SUPPLIED DATA:
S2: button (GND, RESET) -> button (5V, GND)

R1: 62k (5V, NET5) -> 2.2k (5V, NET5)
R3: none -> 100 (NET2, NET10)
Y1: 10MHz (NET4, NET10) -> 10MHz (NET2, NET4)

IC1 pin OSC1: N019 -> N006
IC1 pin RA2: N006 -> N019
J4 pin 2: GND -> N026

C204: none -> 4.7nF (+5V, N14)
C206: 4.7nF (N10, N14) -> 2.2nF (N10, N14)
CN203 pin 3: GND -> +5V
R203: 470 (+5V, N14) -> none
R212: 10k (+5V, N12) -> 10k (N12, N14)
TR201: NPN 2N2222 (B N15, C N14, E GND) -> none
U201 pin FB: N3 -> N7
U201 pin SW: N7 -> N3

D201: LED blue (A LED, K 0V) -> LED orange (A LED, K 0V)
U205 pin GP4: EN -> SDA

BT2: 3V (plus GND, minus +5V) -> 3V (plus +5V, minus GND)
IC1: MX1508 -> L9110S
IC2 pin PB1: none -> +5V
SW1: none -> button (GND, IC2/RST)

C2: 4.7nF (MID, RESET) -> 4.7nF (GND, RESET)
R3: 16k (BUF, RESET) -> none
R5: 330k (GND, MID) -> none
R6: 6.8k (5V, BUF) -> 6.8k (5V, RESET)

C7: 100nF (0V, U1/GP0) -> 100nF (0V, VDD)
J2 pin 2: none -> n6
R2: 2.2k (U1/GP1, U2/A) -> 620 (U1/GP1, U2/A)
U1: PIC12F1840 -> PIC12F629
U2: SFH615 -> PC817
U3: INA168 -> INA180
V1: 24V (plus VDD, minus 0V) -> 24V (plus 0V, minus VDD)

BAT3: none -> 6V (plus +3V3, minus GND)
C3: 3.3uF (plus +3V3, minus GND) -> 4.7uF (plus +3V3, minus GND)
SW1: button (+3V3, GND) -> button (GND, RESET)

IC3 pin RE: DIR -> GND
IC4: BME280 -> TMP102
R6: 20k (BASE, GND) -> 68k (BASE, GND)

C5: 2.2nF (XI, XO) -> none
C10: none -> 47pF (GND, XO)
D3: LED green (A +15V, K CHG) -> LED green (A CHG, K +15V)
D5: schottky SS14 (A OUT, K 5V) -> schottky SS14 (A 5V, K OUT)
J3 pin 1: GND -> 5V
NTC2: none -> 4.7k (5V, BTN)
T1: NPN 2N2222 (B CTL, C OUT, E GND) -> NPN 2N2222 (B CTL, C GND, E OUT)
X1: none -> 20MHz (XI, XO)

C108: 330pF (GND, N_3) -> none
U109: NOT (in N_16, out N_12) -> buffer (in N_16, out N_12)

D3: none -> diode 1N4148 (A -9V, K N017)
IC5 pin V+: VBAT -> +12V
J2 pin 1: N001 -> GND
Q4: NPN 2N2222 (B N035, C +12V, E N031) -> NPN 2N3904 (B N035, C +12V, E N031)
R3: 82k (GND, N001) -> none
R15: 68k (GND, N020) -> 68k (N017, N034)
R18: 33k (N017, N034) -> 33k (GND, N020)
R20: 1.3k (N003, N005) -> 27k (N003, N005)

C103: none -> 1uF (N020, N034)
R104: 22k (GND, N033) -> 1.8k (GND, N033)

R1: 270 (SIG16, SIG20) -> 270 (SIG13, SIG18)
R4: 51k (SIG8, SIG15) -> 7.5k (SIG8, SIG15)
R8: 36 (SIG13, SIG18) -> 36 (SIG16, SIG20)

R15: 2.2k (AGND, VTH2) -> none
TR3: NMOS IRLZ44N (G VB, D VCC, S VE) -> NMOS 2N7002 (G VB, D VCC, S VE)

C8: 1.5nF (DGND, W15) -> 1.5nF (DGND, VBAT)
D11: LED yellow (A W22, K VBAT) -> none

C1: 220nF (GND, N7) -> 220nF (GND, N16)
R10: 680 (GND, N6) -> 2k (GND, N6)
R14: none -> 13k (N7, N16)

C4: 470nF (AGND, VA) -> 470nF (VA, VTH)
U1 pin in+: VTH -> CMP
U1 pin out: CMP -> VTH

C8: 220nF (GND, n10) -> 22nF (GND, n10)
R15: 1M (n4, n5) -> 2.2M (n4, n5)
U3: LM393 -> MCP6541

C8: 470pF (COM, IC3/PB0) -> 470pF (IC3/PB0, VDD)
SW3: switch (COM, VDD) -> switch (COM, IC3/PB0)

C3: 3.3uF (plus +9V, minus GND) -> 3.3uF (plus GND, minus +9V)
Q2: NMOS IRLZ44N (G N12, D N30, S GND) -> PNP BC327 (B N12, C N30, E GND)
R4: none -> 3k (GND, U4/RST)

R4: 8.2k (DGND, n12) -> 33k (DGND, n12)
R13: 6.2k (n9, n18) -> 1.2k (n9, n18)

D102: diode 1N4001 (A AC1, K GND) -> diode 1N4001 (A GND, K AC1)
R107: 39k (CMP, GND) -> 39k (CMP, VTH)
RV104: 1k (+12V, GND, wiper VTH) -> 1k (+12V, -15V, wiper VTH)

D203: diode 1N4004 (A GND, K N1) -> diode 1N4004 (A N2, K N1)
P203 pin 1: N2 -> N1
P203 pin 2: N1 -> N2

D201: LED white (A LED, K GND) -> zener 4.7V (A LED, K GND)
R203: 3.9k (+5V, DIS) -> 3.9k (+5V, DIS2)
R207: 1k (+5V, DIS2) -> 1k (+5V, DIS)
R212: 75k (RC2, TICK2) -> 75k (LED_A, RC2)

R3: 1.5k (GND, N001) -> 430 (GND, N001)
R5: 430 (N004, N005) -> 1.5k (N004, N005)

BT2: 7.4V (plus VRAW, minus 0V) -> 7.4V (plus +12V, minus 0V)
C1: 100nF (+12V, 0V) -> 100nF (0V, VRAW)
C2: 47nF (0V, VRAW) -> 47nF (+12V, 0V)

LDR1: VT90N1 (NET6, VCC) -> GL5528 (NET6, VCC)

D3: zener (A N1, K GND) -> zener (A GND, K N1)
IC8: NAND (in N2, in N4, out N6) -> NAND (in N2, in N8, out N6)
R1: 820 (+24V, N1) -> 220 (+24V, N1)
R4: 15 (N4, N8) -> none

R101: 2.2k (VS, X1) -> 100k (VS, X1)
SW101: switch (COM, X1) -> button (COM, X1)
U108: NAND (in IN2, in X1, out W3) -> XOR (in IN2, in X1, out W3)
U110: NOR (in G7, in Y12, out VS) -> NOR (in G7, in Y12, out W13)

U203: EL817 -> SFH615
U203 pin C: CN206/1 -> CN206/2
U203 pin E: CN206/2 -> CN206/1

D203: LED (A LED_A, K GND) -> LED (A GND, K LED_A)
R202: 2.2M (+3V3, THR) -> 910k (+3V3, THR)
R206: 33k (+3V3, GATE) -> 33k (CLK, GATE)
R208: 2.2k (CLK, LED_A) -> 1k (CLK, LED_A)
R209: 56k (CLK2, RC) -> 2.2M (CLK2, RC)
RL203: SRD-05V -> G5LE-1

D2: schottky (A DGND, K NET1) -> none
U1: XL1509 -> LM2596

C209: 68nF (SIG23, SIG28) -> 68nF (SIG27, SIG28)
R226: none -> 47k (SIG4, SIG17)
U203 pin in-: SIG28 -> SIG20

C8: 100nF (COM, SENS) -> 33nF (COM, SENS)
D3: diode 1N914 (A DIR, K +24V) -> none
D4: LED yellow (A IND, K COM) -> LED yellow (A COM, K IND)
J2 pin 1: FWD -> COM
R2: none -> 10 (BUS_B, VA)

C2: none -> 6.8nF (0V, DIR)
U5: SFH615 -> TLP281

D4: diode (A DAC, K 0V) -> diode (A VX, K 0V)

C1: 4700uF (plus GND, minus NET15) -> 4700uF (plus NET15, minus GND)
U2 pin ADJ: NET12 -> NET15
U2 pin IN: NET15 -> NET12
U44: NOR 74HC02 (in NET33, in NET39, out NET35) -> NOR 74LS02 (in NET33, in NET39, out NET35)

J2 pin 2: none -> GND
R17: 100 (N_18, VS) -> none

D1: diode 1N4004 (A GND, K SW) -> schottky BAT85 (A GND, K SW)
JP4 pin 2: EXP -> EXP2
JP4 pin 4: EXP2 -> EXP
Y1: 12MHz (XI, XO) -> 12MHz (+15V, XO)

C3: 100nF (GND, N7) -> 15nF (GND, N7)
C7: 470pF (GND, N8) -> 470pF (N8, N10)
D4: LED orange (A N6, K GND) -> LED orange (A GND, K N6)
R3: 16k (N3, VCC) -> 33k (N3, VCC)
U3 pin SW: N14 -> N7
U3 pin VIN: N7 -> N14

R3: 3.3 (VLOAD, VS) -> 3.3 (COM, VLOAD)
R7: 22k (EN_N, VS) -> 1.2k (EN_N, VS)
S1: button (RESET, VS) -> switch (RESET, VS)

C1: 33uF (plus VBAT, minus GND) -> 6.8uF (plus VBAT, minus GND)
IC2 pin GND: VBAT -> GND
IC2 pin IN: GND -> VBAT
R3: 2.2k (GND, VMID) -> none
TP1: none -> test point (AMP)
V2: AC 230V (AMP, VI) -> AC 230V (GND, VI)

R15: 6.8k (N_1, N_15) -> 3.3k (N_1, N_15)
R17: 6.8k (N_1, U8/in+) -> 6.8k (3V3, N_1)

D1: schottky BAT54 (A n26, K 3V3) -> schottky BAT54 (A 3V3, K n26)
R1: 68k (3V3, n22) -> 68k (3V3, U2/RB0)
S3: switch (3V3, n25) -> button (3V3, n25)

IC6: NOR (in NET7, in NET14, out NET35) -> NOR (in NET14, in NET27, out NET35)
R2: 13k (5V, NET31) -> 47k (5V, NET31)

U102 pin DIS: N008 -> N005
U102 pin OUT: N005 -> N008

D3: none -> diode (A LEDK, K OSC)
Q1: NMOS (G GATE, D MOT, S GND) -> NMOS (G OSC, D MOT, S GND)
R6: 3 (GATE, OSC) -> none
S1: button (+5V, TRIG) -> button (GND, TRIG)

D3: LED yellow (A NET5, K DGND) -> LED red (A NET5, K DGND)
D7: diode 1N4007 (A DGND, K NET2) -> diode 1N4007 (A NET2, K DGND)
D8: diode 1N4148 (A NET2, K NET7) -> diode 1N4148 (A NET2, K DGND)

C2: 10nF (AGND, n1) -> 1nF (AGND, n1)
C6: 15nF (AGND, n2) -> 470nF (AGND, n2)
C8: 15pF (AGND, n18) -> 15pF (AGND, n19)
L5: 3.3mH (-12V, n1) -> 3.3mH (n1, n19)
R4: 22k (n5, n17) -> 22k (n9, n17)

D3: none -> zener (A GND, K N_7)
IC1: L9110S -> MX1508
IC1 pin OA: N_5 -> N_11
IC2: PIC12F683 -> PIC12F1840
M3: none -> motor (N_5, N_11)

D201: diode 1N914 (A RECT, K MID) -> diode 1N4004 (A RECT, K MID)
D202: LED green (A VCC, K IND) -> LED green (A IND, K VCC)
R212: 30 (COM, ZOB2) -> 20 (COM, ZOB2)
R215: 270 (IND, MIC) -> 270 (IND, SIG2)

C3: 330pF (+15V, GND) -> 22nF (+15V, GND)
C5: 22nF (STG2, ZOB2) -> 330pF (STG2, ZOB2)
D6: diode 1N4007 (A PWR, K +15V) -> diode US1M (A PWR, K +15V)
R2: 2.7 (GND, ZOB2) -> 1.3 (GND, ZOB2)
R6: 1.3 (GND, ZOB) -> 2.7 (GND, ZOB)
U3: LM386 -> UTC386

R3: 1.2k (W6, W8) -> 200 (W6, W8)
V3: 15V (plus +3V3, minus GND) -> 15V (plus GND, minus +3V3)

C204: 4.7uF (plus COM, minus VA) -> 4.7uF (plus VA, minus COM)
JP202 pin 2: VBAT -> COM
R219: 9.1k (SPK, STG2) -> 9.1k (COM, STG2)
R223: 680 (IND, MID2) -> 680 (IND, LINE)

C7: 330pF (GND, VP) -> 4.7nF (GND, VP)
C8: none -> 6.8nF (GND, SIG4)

WHAT TO WORK ON: Once the line with "R212: 75k (RC2, TICK2) -> 75k (LED_A, RC2)" is found in the records above, print exactly that line and every line after it through the line with "C1: 100nF (+12V, 0V) -> 100nF (0V, VRAW)".

OUTPUT BELOW:
R212: 75k (RC2, TICK2) -> 75k (LED_A, RC2)

R3: 1.5k (GND, N001) -> 430 (GND, N001)
R5: 430 (N004, N005) -> 1.5k (N004, N005)

BT2: 7.4V (plus VRAW, minus 0V) -> 7.4V (plus +12V, minus 0V)
C1: 100nF (+12V, 0V) -> 100nF (0V, VRAW)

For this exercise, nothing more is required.